How many lines of the data contain the string "moved"? Write the number and nothing more.

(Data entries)

----

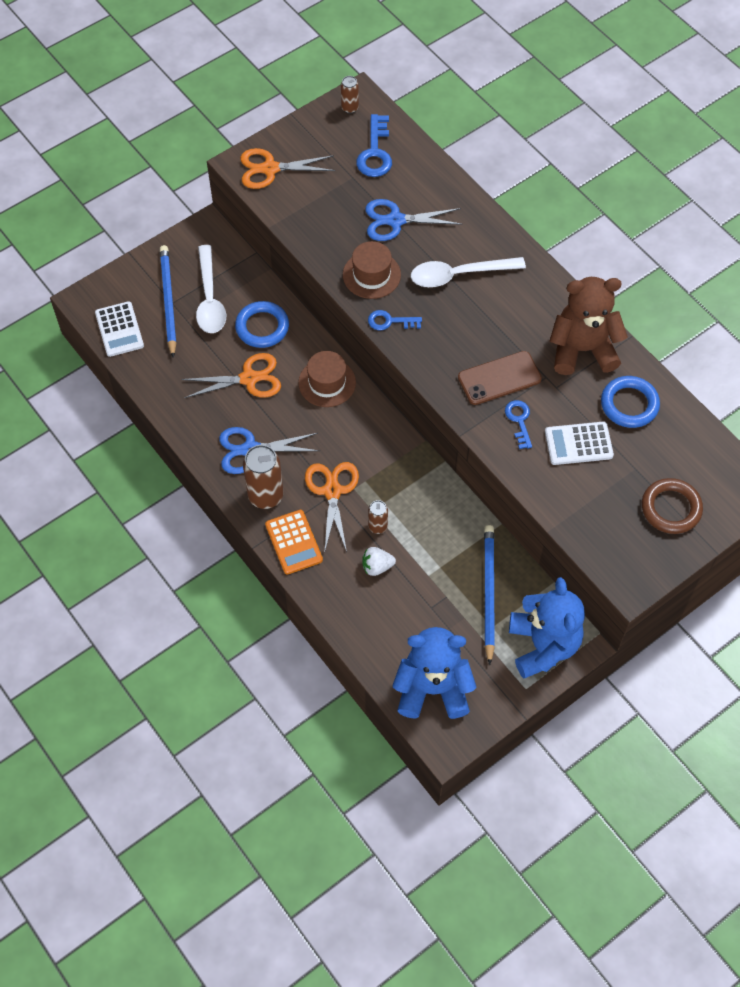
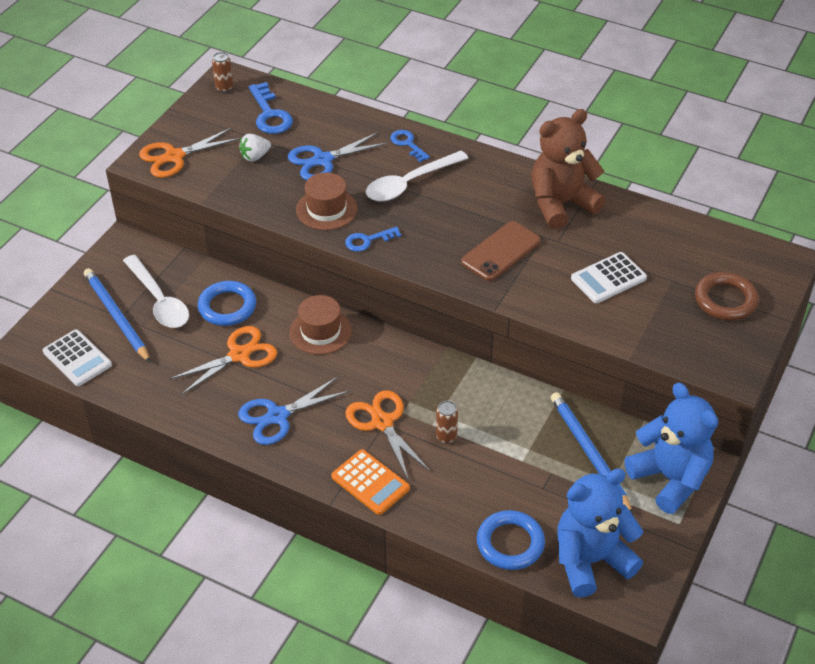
camera: 25 degrees left, 15 degrees down
brown can [243,445,283,509] -> none
white strawberry [362,547,396,576] -> white strawberry moved to [239,134,271,162]
blue key [505,400,532,449] -> blue key moved to [390,130,430,162]
blue ring [601,376,660,428] -> blue ring moved to [477,510,545,570]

----

■ ANSWER SPACE ■
3